:: Material provided ::
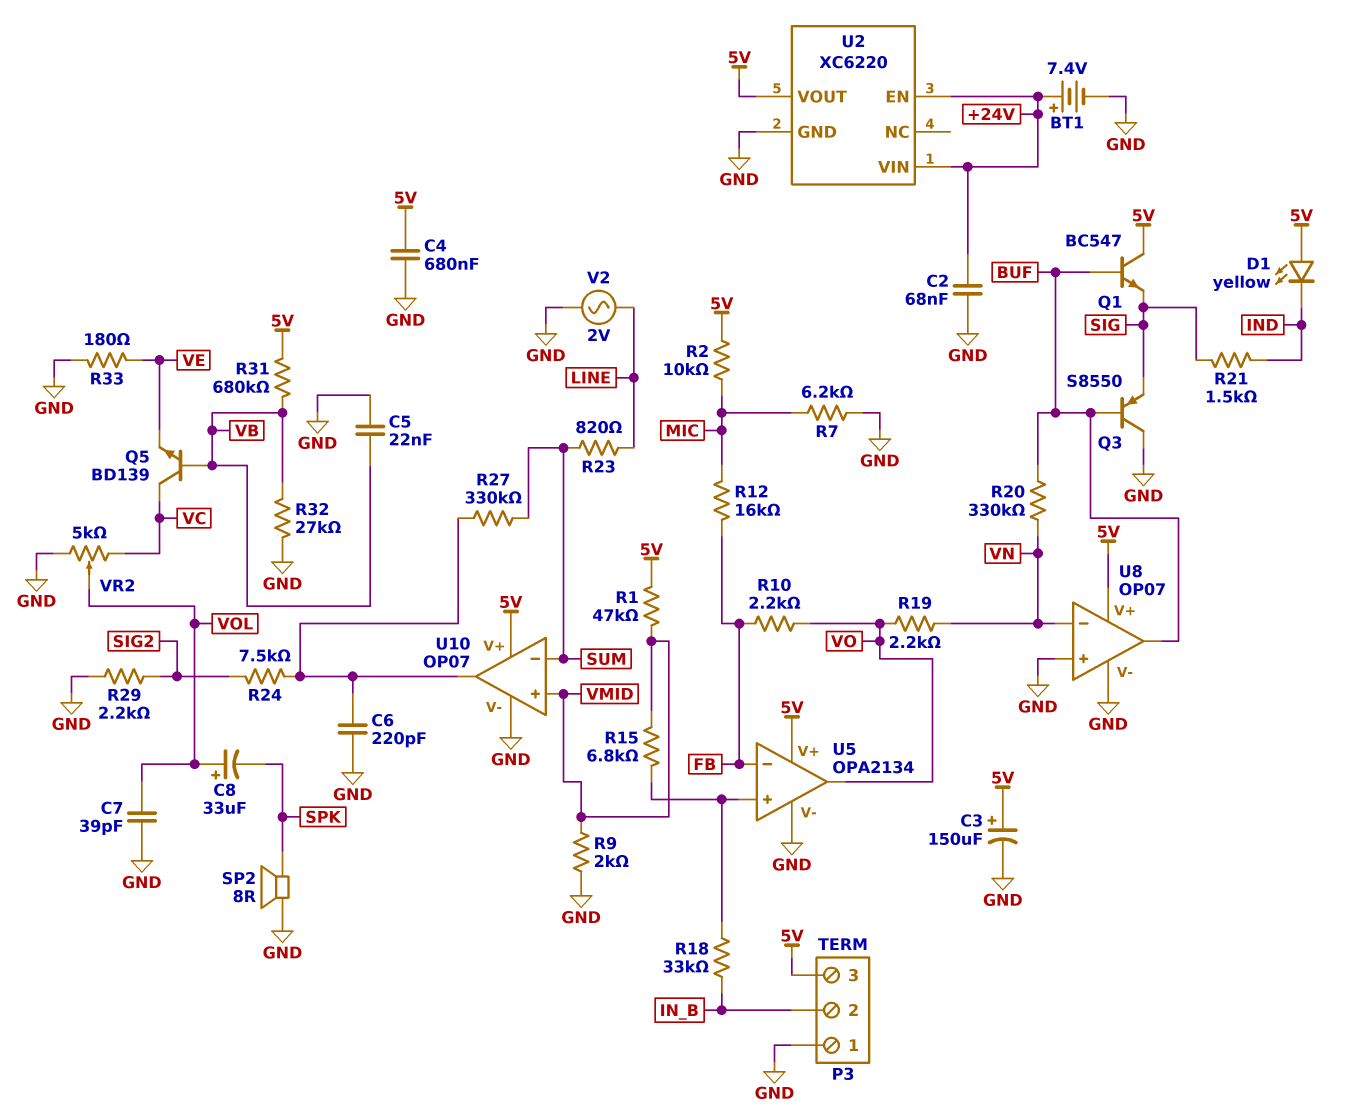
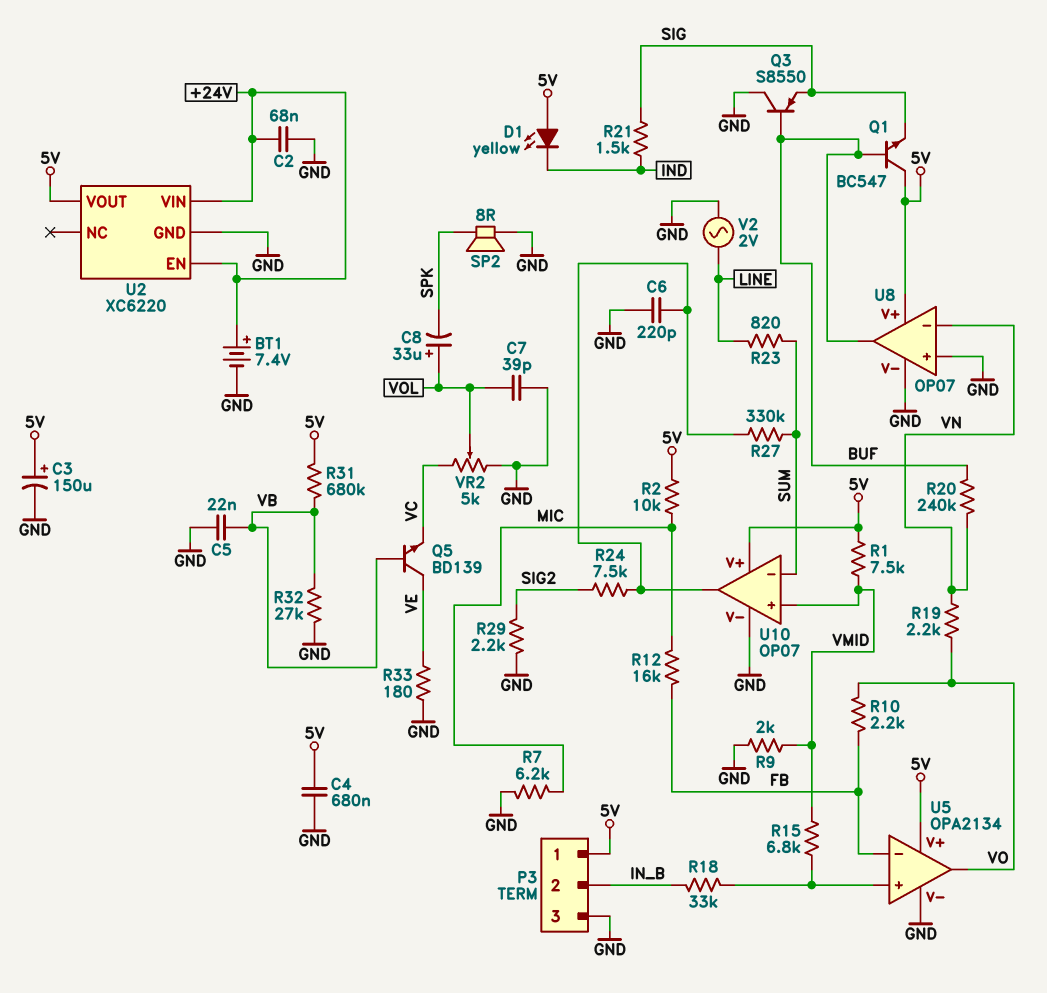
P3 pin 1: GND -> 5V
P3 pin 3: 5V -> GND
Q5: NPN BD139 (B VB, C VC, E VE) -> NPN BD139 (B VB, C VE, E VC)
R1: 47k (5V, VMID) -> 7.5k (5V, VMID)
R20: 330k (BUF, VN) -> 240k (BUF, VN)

==

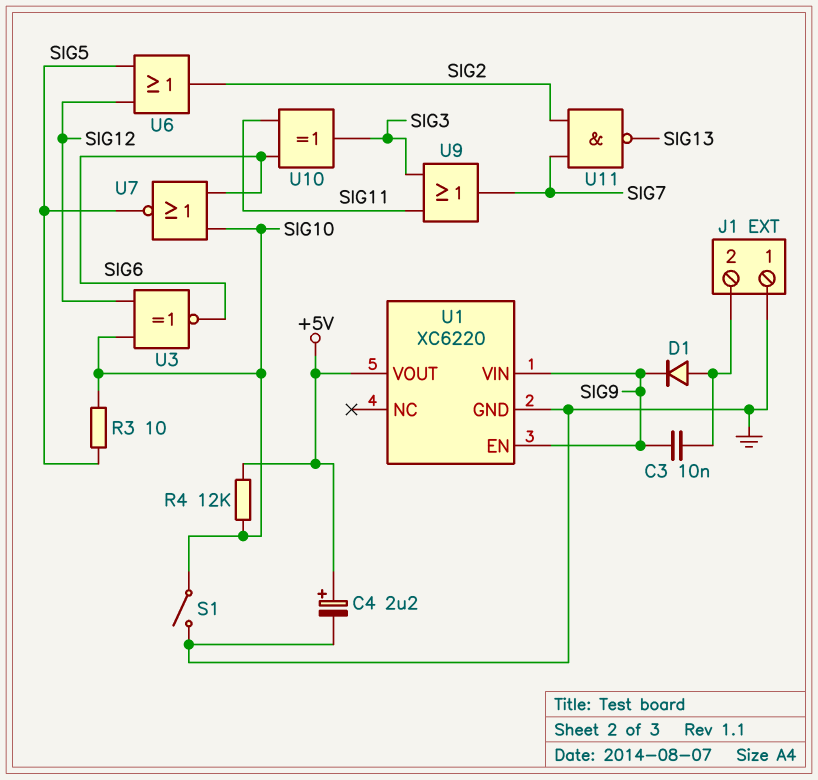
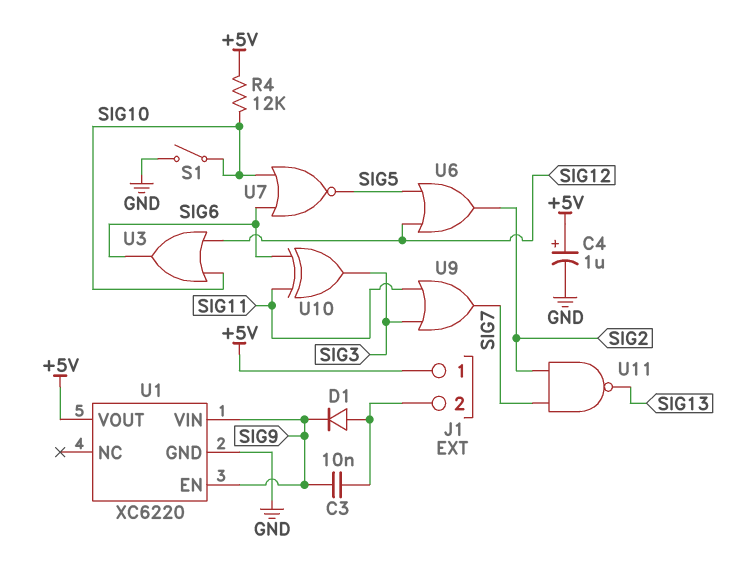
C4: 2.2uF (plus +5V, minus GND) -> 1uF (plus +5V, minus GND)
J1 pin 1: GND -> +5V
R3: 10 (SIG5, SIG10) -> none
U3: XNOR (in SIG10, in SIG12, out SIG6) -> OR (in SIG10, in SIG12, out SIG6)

---

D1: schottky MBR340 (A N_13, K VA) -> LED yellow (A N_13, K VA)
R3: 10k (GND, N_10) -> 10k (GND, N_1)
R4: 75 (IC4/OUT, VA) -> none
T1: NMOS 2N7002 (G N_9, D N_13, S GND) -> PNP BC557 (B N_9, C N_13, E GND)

:: Work instruction ::
Across the listing above, find all lines where the word "none" is present and copy them.

:: Problem solution ::
R3: 10 (SIG5, SIG10) -> none
R4: 75 (IC4/OUT, VA) -> none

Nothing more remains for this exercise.